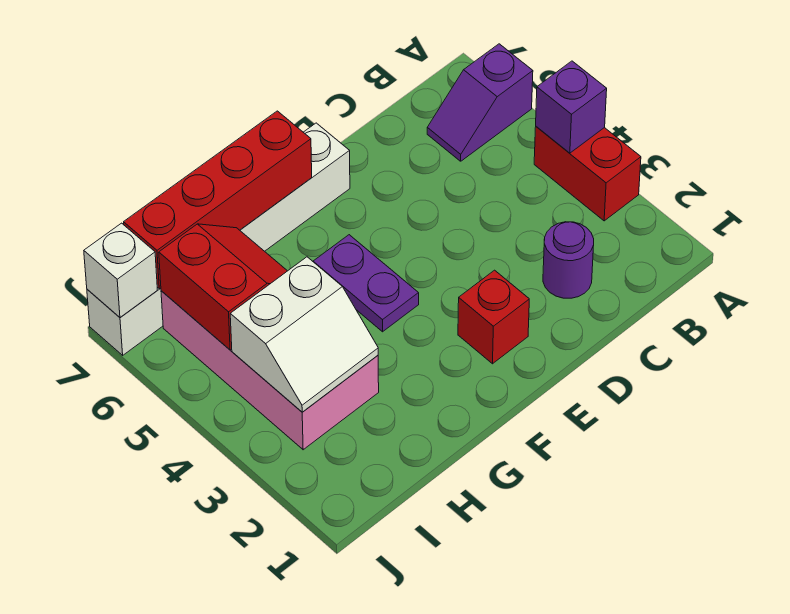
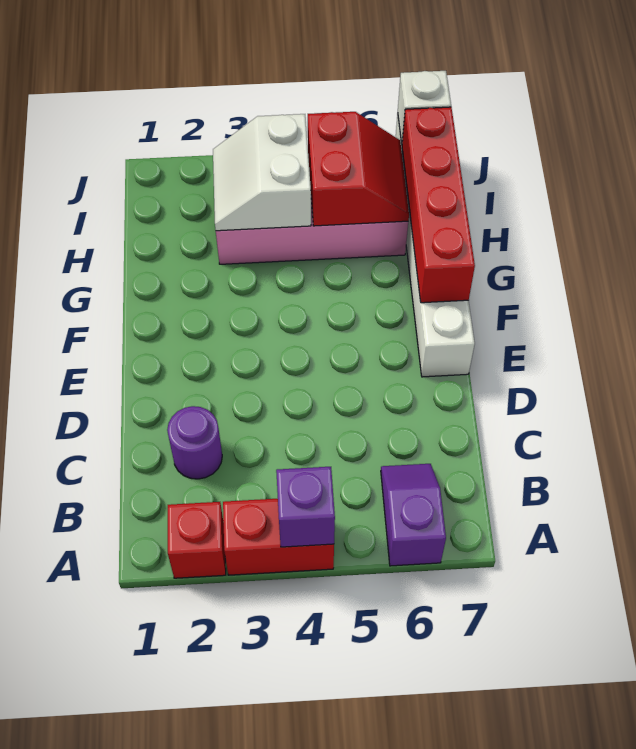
red 1x1 brick [458,270,529,364] -> red 1x1 brick moved to [168,502,226,578]
purple 1x2 plate [313,235,419,332] -> none
red 2x2 slope [159,224,287,350] -> red 2x2 slope turned to [308,112,409,226]

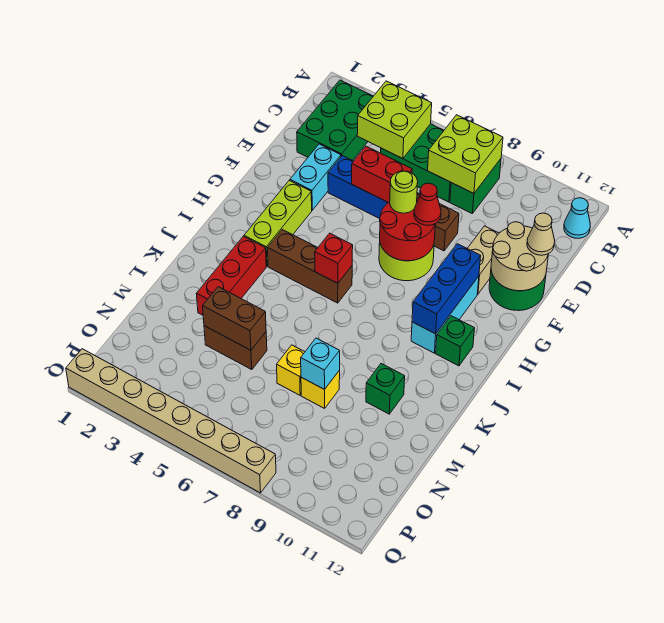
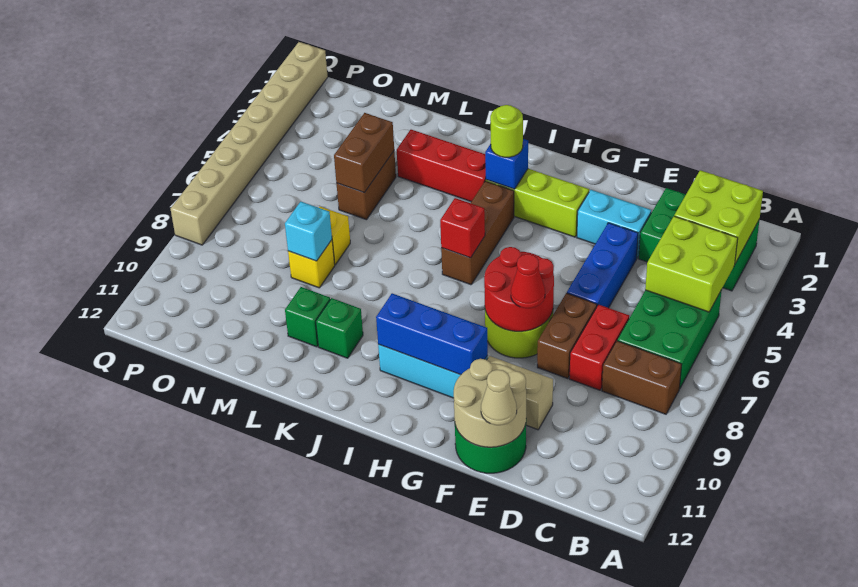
lime 2x2 brick [428,115,503,194] -> lime 2x2 brick moved to [674,170,763,263]
green 1x2 brick [450,159,501,213] -> brown 1x2 brick [602,341,682,414]
cyan 1x1 cone [564,198,590,238] -> none
red 1x2 brick [352,146,412,203] -> red 1x2 brick moved to [569,305,629,390]
lime 1x1 round brick [390,171,418,213] -> lime 1x1 round brick moved to [490,105,523,157]
none -> blue 1x1 brick [485,139,528,189]
green 1x1 brick [436,316,475,366] -> green 1x1 brick moved to [316,298,363,358]

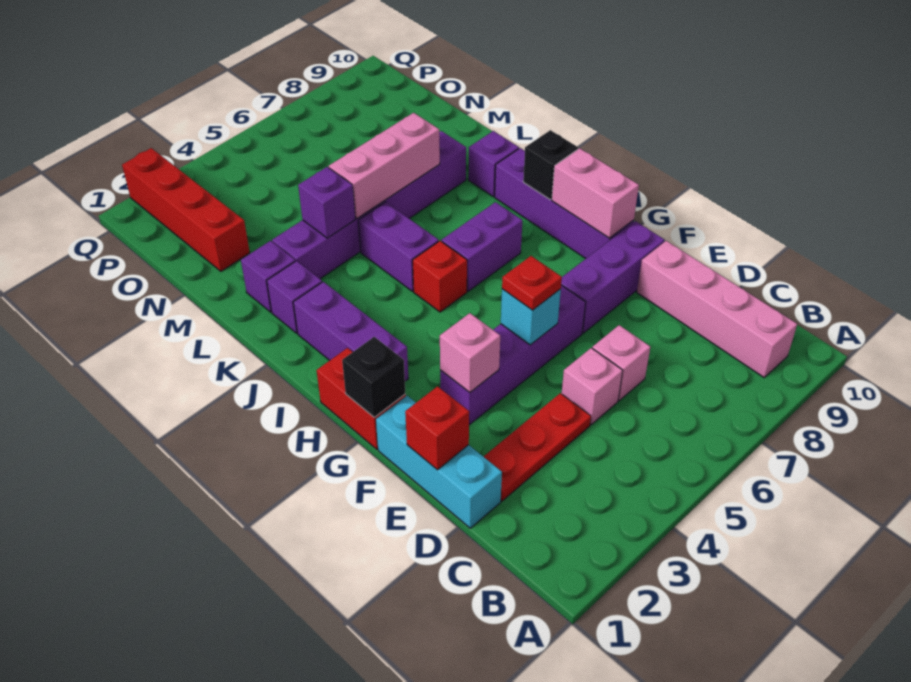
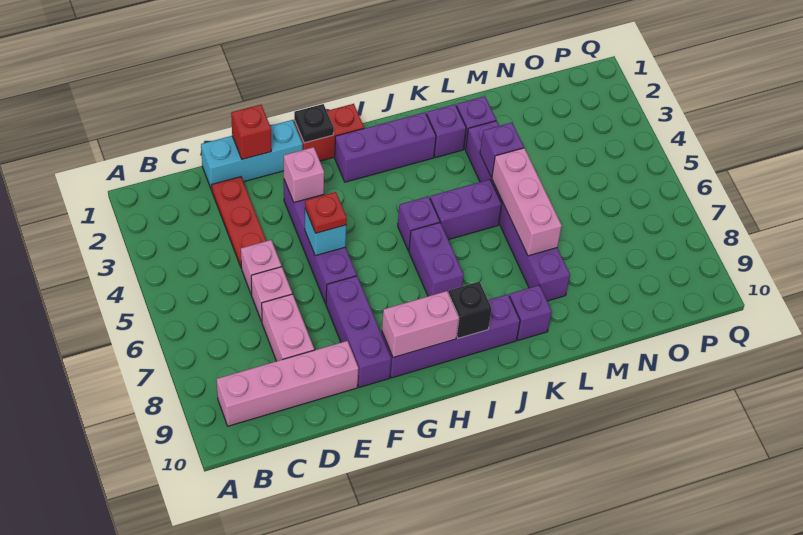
none -> pink 1x2 brick [262,294,314,361]
black 1x1 brick [342,337,405,417] -> black 1x1 plate [294,104,334,143]
red 1x1 brick [413,241,467,312] -> purple 1x1 brick [398,196,440,251]
red 1x4 brick [122,148,250,271] -> none

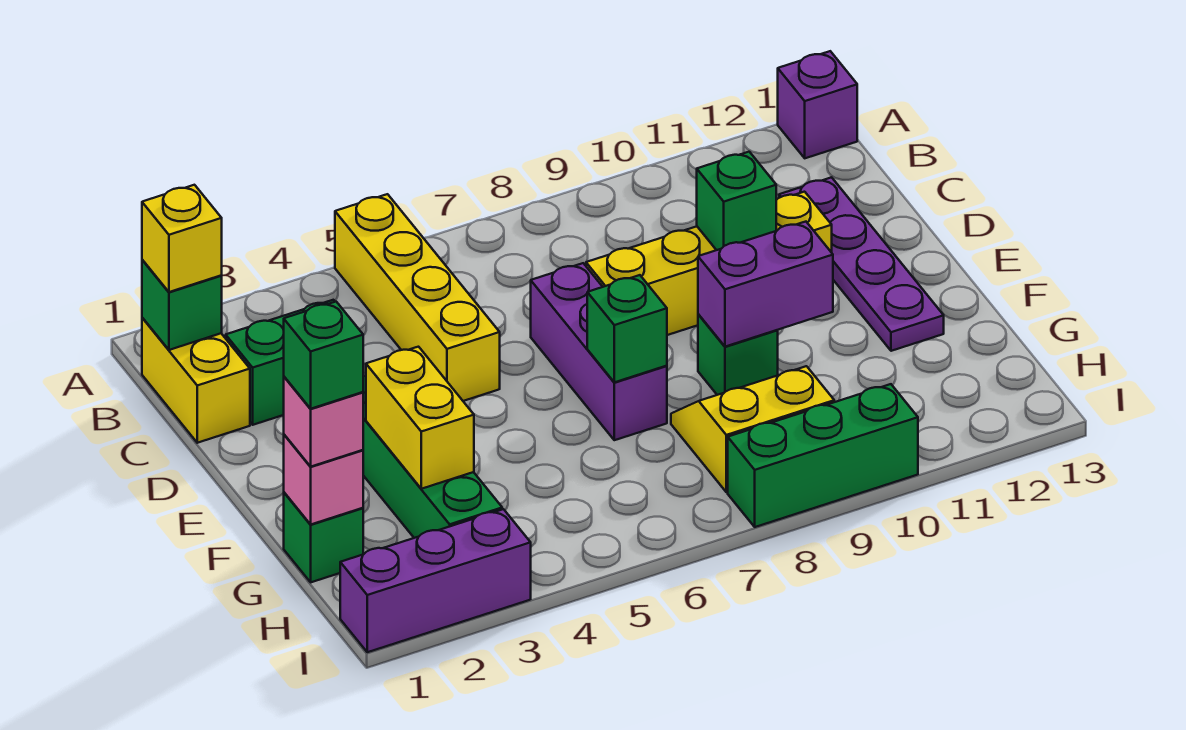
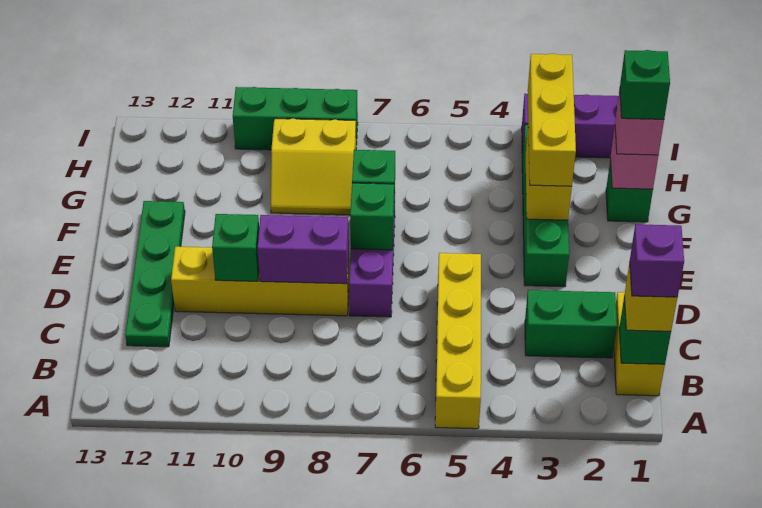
purple 1x1 brick [778,51,857,158] -> purple 1x1 brick moved to [630,224,684,297]
purple 1x4 plate [779,177,944,351] -> green 1x4 plate [125,201,185,347]
none -> yellow 1x3 brick [528,53,576,186]
green 1x1 brick [698,314,778,395] -> green 1x1 brick moved to [350,183,394,250]
purple 1x2 brick [698,222,833,347] -> purple 1x2 brick moved to [258,215,349,284]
......
Exactly reproduce each entry, but drop the pictures.

red 1x1 brick [458,270,529,364] -> red 1x1 brick moved to [168,502,226,578]
purple 1x2 plate [313,235,419,332] -> none
red 2x2 slope [159,224,287,350] -> red 2x2 slope turned to [308,112,409,226]

lime 2x2 brick [428,115,503,194] -> lime 2x2 brick moved to [674,170,763,263]
green 1x2 brick [450,159,501,213] -> brown 1x2 brick [602,341,682,414]
cyan 1x1 cone [564,198,590,238] -> none
red 1x2 brick [352,146,412,203] -> red 1x2 brick moved to [569,305,629,390]
lime 1x1 round brick [390,171,418,213] -> lime 1x1 round brick moved to [490,105,523,157]
none -> blue 1x1 brick [485,139,528,189]
green 1x1 brick [436,316,475,366] -> green 1x1 brick moved to [316,298,363,358]

none -> pink 1x2 brick [262,294,314,361]
black 1x1 brick [342,337,405,417] -> black 1x1 plate [294,104,334,143]
red 1x1 brick [413,241,467,312] -> purple 1x1 brick [398,196,440,251]
red 1x4 brick [122,148,250,271] -> none

purple 1x1 brick [778,51,857,158] -> purple 1x1 brick moved to [630,224,684,297]
purple 1x4 plate [779,177,944,351] -> green 1x4 plate [125,201,185,347]
none -> yellow 1x3 brick [528,53,576,186]
green 1x1 brick [698,314,778,395] -> green 1x1 brick moved to [350,183,394,250]
purple 1x2 brick [698,222,833,347] -> purple 1x2 brick moved to [258,215,349,284]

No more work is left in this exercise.